■ Available data

----------------------------------------

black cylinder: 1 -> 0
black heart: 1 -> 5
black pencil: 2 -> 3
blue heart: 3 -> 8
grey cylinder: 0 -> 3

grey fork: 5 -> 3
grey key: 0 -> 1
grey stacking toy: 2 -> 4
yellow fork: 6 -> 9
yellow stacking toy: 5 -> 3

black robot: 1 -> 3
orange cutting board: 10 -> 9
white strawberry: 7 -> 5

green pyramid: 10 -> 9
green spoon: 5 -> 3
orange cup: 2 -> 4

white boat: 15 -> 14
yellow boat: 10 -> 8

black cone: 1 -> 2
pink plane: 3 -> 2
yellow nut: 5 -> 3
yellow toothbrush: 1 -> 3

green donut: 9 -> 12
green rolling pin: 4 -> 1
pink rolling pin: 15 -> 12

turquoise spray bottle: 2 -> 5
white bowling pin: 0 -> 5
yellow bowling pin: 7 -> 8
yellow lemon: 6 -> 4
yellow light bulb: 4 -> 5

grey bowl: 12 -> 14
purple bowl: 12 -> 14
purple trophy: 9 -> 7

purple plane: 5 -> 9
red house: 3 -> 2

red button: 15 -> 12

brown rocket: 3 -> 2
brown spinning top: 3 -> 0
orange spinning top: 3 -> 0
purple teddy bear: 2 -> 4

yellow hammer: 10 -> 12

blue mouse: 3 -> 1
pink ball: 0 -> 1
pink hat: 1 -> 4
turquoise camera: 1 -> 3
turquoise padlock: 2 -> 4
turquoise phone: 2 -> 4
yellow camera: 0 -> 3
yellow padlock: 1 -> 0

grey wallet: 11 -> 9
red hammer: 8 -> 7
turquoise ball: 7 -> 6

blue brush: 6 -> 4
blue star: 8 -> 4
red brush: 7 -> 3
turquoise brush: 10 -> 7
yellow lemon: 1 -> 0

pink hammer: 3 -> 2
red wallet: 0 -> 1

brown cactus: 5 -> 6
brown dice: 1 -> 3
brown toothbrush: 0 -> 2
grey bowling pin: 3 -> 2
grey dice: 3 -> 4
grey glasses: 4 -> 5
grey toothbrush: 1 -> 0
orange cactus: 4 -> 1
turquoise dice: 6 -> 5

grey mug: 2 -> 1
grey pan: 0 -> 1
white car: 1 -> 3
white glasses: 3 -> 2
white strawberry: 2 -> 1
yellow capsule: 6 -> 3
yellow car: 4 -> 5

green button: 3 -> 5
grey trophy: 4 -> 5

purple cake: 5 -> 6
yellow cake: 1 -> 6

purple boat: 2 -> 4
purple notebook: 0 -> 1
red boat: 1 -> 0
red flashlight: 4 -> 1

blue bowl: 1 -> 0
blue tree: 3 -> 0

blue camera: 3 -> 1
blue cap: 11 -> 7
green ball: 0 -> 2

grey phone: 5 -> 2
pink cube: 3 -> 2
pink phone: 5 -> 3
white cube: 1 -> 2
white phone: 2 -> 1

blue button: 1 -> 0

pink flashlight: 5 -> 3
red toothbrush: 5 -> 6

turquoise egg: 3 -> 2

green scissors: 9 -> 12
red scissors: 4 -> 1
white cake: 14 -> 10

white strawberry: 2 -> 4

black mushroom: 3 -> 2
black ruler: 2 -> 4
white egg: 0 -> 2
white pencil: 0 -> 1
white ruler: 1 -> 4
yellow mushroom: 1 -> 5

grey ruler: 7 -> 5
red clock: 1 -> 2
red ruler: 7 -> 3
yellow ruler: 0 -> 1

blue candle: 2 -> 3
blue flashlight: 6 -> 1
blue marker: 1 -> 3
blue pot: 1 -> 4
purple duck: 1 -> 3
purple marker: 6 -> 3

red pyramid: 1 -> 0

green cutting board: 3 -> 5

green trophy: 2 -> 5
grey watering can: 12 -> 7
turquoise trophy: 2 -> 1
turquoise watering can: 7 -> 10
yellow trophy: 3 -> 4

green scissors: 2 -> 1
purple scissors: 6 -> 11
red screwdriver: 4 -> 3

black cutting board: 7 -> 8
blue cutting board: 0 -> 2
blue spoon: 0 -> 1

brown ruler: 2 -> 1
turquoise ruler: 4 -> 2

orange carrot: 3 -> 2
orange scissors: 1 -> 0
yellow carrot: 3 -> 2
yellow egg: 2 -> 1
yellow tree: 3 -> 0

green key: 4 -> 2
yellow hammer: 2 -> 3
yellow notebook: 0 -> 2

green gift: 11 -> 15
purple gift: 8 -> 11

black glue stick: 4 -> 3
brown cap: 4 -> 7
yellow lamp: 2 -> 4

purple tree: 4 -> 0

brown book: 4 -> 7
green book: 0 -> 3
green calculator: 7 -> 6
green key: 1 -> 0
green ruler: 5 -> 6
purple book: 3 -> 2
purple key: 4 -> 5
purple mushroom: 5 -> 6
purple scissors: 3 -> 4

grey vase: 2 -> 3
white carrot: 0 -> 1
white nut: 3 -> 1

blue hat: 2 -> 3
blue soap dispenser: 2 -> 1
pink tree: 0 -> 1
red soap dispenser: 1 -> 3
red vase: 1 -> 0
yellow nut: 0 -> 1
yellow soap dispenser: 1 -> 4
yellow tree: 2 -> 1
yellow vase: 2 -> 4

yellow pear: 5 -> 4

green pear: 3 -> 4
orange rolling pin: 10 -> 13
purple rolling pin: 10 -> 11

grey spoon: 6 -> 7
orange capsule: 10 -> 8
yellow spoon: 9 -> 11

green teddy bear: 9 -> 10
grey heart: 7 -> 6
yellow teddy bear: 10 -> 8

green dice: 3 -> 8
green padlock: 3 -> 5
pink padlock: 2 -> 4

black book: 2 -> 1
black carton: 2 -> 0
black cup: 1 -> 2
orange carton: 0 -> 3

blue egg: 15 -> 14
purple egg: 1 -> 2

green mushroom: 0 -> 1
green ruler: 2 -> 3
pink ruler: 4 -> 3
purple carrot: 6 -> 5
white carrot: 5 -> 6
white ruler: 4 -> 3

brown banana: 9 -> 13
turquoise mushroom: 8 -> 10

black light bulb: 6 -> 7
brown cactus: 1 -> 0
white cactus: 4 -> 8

----------------------------------------

■ Assigned task
All of the data above should be output exactly.

■ Answer section
black cylinder: 1 -> 0
black heart: 1 -> 5
black pencil: 2 -> 3
blue heart: 3 -> 8
grey cylinder: 0 -> 3

grey fork: 5 -> 3
grey key: 0 -> 1
grey stacking toy: 2 -> 4
yellow fork: 6 -> 9
yellow stacking toy: 5 -> 3

black robot: 1 -> 3
orange cutting board: 10 -> 9
white strawberry: 7 -> 5

green pyramid: 10 -> 9
green spoon: 5 -> 3
orange cup: 2 -> 4

white boat: 15 -> 14
yellow boat: 10 -> 8

black cone: 1 -> 2
pink plane: 3 -> 2
yellow nut: 5 -> 3
yellow toothbrush: 1 -> 3

green donut: 9 -> 12
green rolling pin: 4 -> 1
pink rolling pin: 15 -> 12

turquoise spray bottle: 2 -> 5
white bowling pin: 0 -> 5
yellow bowling pin: 7 -> 8
yellow lemon: 6 -> 4
yellow light bulb: 4 -> 5

grey bowl: 12 -> 14
purple bowl: 12 -> 14
purple trophy: 9 -> 7

purple plane: 5 -> 9
red house: 3 -> 2

red button: 15 -> 12

brown rocket: 3 -> 2
brown spinning top: 3 -> 0
orange spinning top: 3 -> 0
purple teddy bear: 2 -> 4

yellow hammer: 10 -> 12

blue mouse: 3 -> 1
pink ball: 0 -> 1
pink hat: 1 -> 4
turquoise camera: 1 -> 3
turquoise padlock: 2 -> 4
turquoise phone: 2 -> 4
yellow camera: 0 -> 3
yellow padlock: 1 -> 0

grey wallet: 11 -> 9
red hammer: 8 -> 7
turquoise ball: 7 -> 6

blue brush: 6 -> 4
blue star: 8 -> 4
red brush: 7 -> 3
turquoise brush: 10 -> 7
yellow lemon: 1 -> 0

pink hammer: 3 -> 2
red wallet: 0 -> 1

brown cactus: 5 -> 6
brown dice: 1 -> 3
brown toothbrush: 0 -> 2
grey bowling pin: 3 -> 2
grey dice: 3 -> 4
grey glasses: 4 -> 5
grey toothbrush: 1 -> 0
orange cactus: 4 -> 1
turquoise dice: 6 -> 5

grey mug: 2 -> 1
grey pan: 0 -> 1
white car: 1 -> 3
white glasses: 3 -> 2
white strawberry: 2 -> 1
yellow capsule: 6 -> 3
yellow car: 4 -> 5

green button: 3 -> 5
grey trophy: 4 -> 5

purple cake: 5 -> 6
yellow cake: 1 -> 6

purple boat: 2 -> 4
purple notebook: 0 -> 1
red boat: 1 -> 0
red flashlight: 4 -> 1

blue bowl: 1 -> 0
blue tree: 3 -> 0

blue camera: 3 -> 1
blue cap: 11 -> 7
green ball: 0 -> 2

grey phone: 5 -> 2
pink cube: 3 -> 2
pink phone: 5 -> 3
white cube: 1 -> 2
white phone: 2 -> 1

blue button: 1 -> 0

pink flashlight: 5 -> 3
red toothbrush: 5 -> 6

turquoise egg: 3 -> 2

green scissors: 9 -> 12
red scissors: 4 -> 1
white cake: 14 -> 10

white strawberry: 2 -> 4

black mushroom: 3 -> 2
black ruler: 2 -> 4
white egg: 0 -> 2
white pencil: 0 -> 1
white ruler: 1 -> 4
yellow mushroom: 1 -> 5

grey ruler: 7 -> 5
red clock: 1 -> 2
red ruler: 7 -> 3
yellow ruler: 0 -> 1

blue candle: 2 -> 3
blue flashlight: 6 -> 1
blue marker: 1 -> 3
blue pot: 1 -> 4
purple duck: 1 -> 3
purple marker: 6 -> 3

red pyramid: 1 -> 0

green cutting board: 3 -> 5

green trophy: 2 -> 5
grey watering can: 12 -> 7
turquoise trophy: 2 -> 1
turquoise watering can: 7 -> 10
yellow trophy: 3 -> 4

green scissors: 2 -> 1
purple scissors: 6 -> 11
red screwdriver: 4 -> 3

black cutting board: 7 -> 8
blue cutting board: 0 -> 2
blue spoon: 0 -> 1

brown ruler: 2 -> 1
turquoise ruler: 4 -> 2

orange carrot: 3 -> 2
orange scissors: 1 -> 0
yellow carrot: 3 -> 2
yellow egg: 2 -> 1
yellow tree: 3 -> 0

green key: 4 -> 2
yellow hammer: 2 -> 3
yellow notebook: 0 -> 2

green gift: 11 -> 15
purple gift: 8 -> 11

black glue stick: 4 -> 3
brown cap: 4 -> 7
yellow lamp: 2 -> 4

purple tree: 4 -> 0

brown book: 4 -> 7
green book: 0 -> 3
green calculator: 7 -> 6
green key: 1 -> 0
green ruler: 5 -> 6
purple book: 3 -> 2
purple key: 4 -> 5
purple mushroom: 5 -> 6
purple scissors: 3 -> 4

grey vase: 2 -> 3
white carrot: 0 -> 1
white nut: 3 -> 1

blue hat: 2 -> 3
blue soap dispenser: 2 -> 1
pink tree: 0 -> 1
red soap dispenser: 1 -> 3
red vase: 1 -> 0
yellow nut: 0 -> 1
yellow soap dispenser: 1 -> 4
yellow tree: 2 -> 1
yellow vase: 2 -> 4

yellow pear: 5 -> 4

green pear: 3 -> 4
orange rolling pin: 10 -> 13
purple rolling pin: 10 -> 11

grey spoon: 6 -> 7
orange capsule: 10 -> 8
yellow spoon: 9 -> 11

green teddy bear: 9 -> 10
grey heart: 7 -> 6
yellow teddy bear: 10 -> 8

green dice: 3 -> 8
green padlock: 3 -> 5
pink padlock: 2 -> 4

black book: 2 -> 1
black carton: 2 -> 0
black cup: 1 -> 2
orange carton: 0 -> 3

blue egg: 15 -> 14
purple egg: 1 -> 2

green mushroom: 0 -> 1
green ruler: 2 -> 3
pink ruler: 4 -> 3
purple carrot: 6 -> 5
white carrot: 5 -> 6
white ruler: 4 -> 3

brown banana: 9 -> 13
turquoise mushroom: 8 -> 10

black light bulb: 6 -> 7
brown cactus: 1 -> 0
white cactus: 4 -> 8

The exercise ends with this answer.